_Exercise requirements_
If a line in the records below holds the string "cube", count it; give only the total.

_Exercise material_
=== Begin Enclosure ===

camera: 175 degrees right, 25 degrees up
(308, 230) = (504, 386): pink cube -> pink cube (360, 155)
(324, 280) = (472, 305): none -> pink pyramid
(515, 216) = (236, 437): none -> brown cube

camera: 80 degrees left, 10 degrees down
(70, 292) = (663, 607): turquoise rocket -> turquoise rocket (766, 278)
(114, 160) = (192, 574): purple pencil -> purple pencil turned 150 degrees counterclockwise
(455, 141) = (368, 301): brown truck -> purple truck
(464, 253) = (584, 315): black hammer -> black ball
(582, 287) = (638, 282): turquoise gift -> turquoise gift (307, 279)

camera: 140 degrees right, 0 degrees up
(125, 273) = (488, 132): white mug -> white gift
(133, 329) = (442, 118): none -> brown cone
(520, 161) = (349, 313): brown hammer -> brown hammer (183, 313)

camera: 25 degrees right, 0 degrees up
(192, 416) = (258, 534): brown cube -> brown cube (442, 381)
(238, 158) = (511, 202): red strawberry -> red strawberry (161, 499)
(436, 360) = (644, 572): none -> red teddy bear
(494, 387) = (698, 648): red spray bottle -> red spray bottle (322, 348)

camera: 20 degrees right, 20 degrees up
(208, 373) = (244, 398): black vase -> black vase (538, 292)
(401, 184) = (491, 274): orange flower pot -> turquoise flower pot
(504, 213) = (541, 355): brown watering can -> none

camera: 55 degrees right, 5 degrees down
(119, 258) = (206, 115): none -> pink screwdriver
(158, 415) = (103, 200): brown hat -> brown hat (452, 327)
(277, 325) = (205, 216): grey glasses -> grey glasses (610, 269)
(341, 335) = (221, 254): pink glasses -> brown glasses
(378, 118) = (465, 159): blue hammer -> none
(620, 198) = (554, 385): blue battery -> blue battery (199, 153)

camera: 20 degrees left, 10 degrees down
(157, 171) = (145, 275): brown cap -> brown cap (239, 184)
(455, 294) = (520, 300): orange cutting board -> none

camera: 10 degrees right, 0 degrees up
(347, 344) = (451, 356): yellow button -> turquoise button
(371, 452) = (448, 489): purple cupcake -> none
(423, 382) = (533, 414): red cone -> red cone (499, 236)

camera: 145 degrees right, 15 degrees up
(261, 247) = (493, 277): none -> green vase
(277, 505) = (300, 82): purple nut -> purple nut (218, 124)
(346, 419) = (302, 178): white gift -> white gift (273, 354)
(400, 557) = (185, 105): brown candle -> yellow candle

=== End Enclosure ===

_Your response_
3